▸ ASSIGNMENT: Below are records; copy exactly the line containing "J3 pin 2: DGND -> +9V" and every line after it, through the last.

==== STORED DATA ====

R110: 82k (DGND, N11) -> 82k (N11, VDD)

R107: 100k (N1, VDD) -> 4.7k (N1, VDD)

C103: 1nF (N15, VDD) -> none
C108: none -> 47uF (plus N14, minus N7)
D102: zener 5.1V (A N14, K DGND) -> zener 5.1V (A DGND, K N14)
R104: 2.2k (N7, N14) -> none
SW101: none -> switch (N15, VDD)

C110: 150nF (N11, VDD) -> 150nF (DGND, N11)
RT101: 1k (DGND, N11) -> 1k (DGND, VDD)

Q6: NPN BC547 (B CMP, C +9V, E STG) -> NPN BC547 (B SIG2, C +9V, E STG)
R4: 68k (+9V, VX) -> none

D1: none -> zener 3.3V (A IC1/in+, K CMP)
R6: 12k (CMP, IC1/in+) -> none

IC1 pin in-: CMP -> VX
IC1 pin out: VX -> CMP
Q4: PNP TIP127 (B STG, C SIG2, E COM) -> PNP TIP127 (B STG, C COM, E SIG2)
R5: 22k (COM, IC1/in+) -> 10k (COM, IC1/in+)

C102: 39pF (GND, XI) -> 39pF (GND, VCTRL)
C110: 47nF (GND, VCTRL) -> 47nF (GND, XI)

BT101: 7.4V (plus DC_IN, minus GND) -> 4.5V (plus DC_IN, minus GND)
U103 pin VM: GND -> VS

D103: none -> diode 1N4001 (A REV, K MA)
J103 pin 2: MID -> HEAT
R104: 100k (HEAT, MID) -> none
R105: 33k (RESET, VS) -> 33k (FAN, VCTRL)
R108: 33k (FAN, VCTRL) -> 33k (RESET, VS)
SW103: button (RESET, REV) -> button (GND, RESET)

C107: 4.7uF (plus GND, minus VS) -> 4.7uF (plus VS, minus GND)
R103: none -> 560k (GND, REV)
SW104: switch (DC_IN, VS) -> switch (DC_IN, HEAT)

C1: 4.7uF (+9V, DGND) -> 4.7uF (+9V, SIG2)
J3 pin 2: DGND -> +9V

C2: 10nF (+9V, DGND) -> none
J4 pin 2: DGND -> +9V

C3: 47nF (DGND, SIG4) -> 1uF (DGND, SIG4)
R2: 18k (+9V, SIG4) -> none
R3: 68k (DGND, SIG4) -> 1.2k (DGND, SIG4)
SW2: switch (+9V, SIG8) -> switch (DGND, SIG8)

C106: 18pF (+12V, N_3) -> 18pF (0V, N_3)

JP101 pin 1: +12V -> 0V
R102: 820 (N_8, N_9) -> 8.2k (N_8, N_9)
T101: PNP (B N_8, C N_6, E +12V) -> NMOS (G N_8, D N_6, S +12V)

====

▸ TASK OUTPUT:
J3 pin 2: DGND -> +9V

C2: 10nF (+9V, DGND) -> none
J4 pin 2: DGND -> +9V

C3: 47nF (DGND, SIG4) -> 1uF (DGND, SIG4)
R2: 18k (+9V, SIG4) -> none
R3: 68k (DGND, SIG4) -> 1.2k (DGND, SIG4)
SW2: switch (+9V, SIG8) -> switch (DGND, SIG8)

C106: 18pF (+12V, N_3) -> 18pF (0V, N_3)

JP101 pin 1: +12V -> 0V
R102: 820 (N_8, N_9) -> 8.2k (N_8, N_9)
T101: PNP (B N_8, C N_6, E +12V) -> NMOS (G N_8, D N_6, S +12V)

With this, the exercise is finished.